From the line that contains "JOY pin SW: D7 -> D0" to the last line of the data below, transcribe every line exactly. Do not include the pictures.

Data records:
^^^^^^^^^^^^^^^^

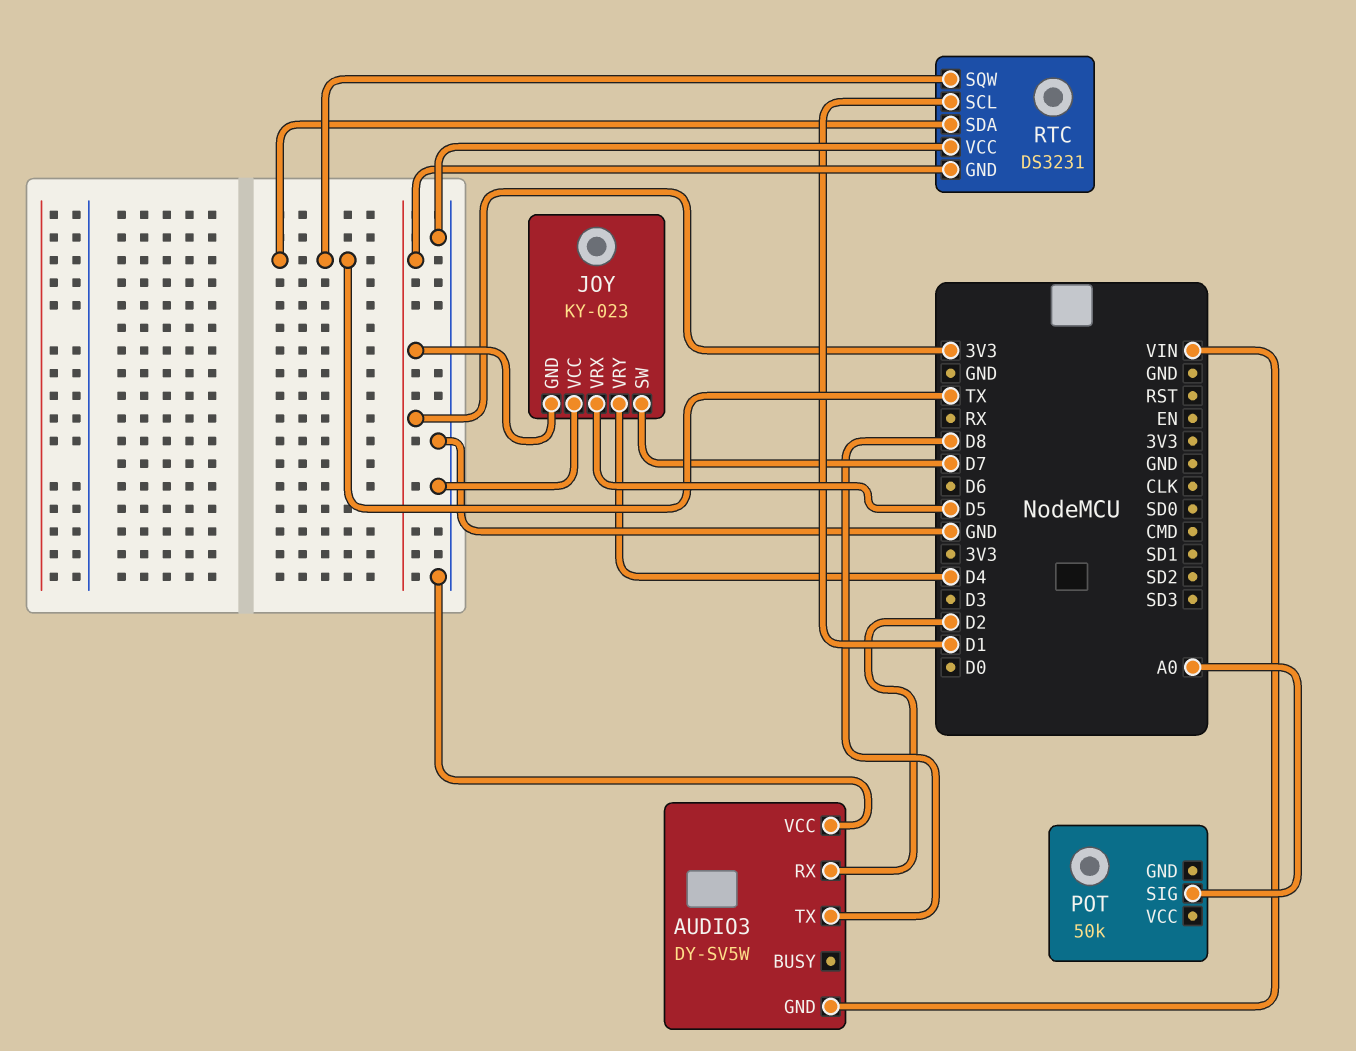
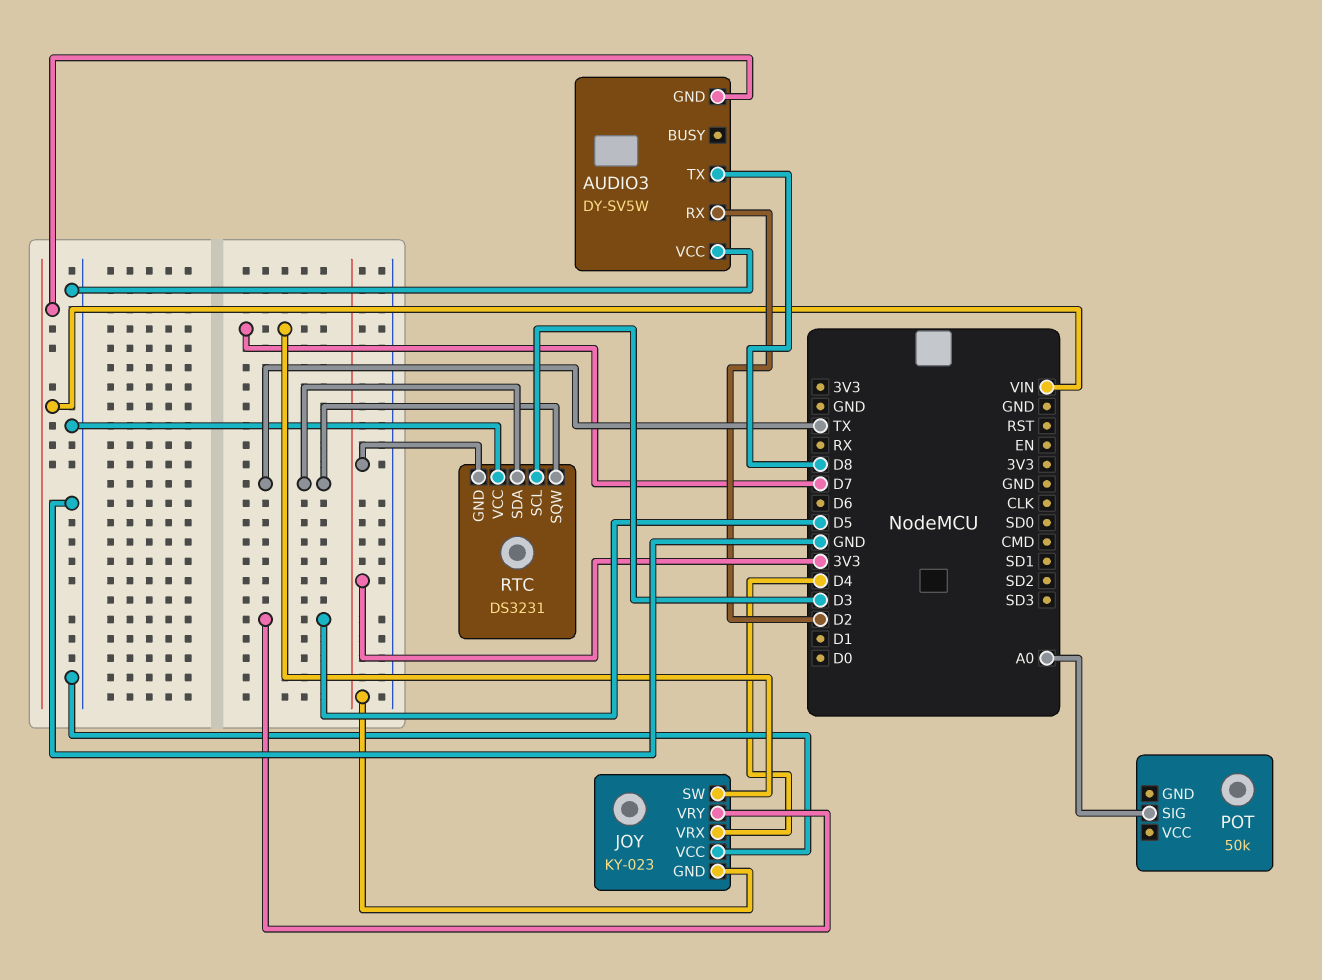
JOY pin VRX: D5 -> D4
JOY pin VRY: D4 -> D5
RTC pin SCL: D1 -> D3

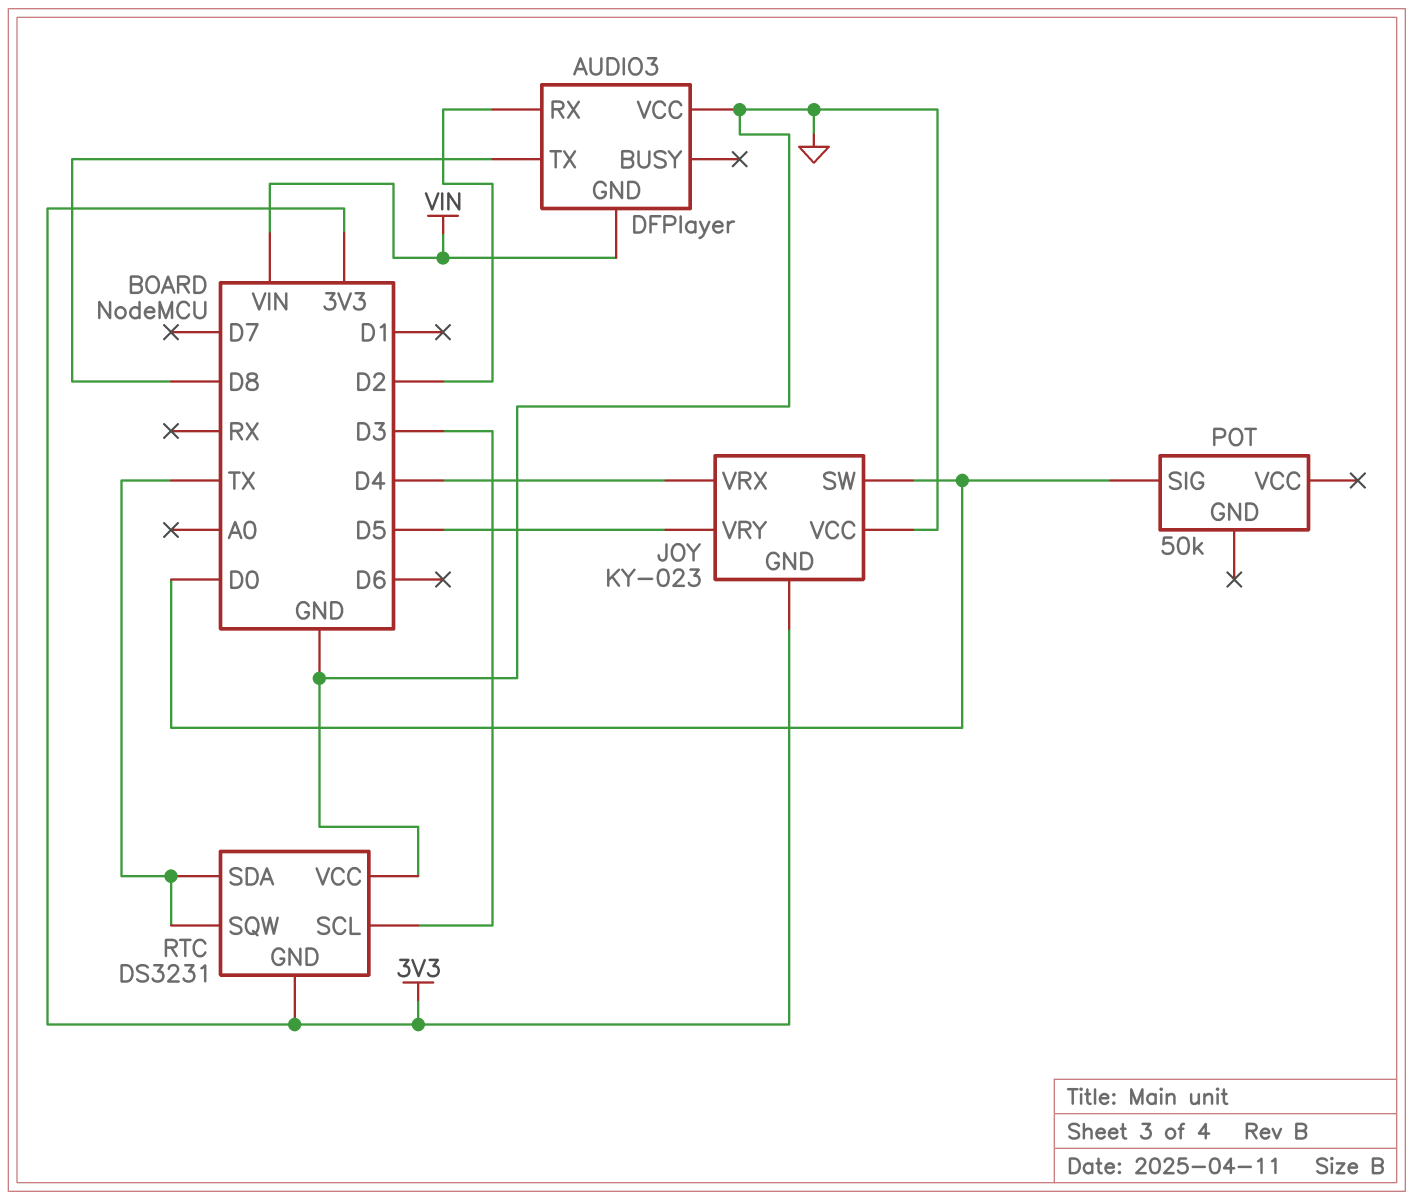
AUDIO3: DY-SV5W -> DFPlayer
JOY pin SW: D7 -> D0
POT pin SIG: A0 -> D0

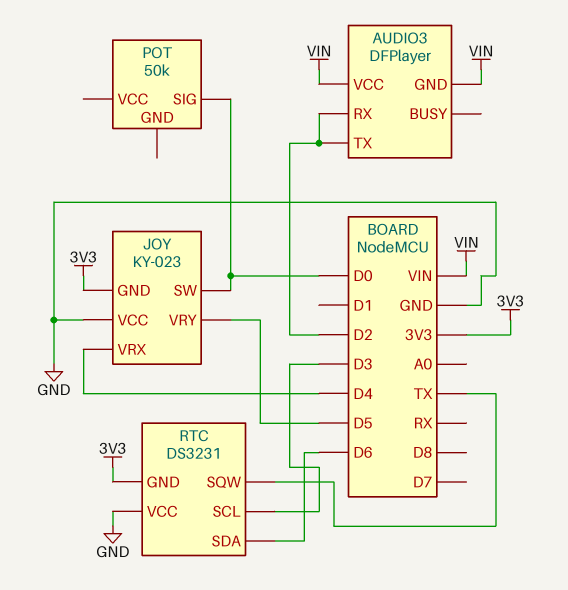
AUDIO3 pin TX: D8 -> D2
AUDIO3 pin VCC: GND -> VIN
RTC pin SDA: TX -> D6

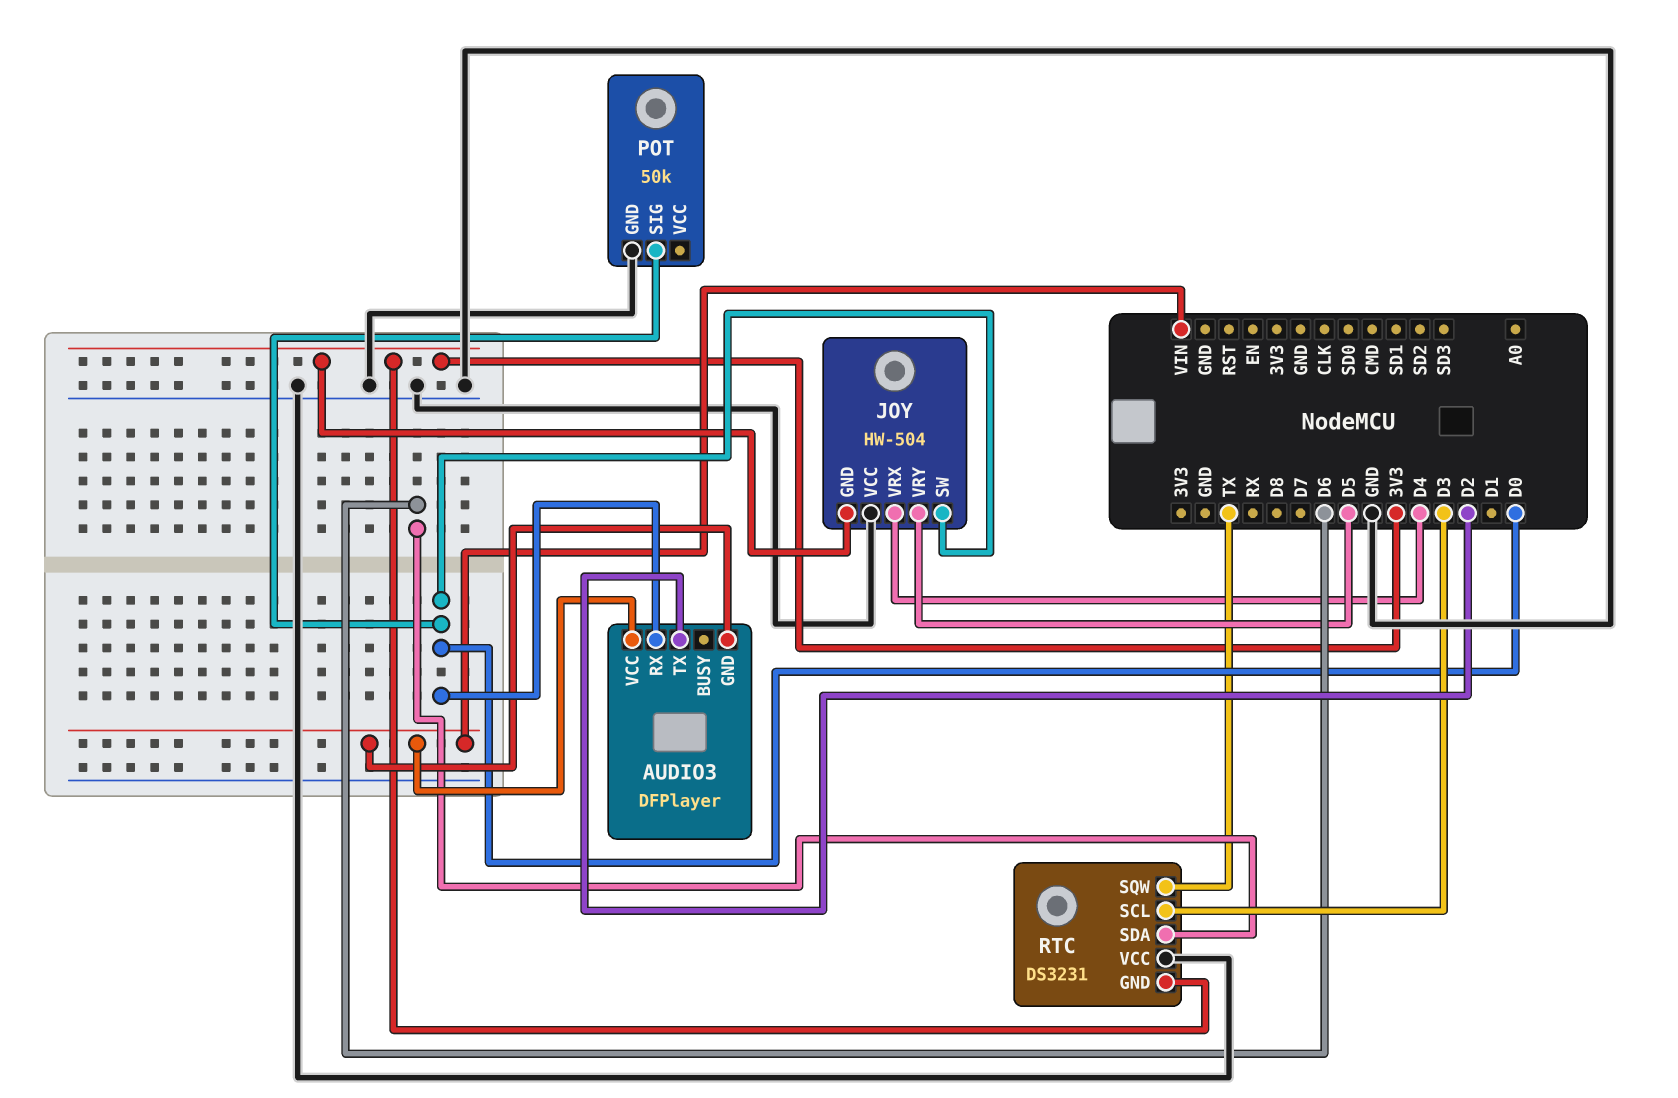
AUDIO3 pin RX: D2 -> D0
JOY: KY-023 -> HW-504
POT pin GND: none -> GND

^^^^^^^^^^^^^^^^

### ANSWER TO THE PROBLEM
JOY pin SW: D7 -> D0
POT pin SIG: A0 -> D0

AUDIO3 pin TX: D8 -> D2
AUDIO3 pin VCC: GND -> VIN
RTC pin SDA: TX -> D6

AUDIO3 pin RX: D2 -> D0
JOY: KY-023 -> HW-504
POT pin GND: none -> GND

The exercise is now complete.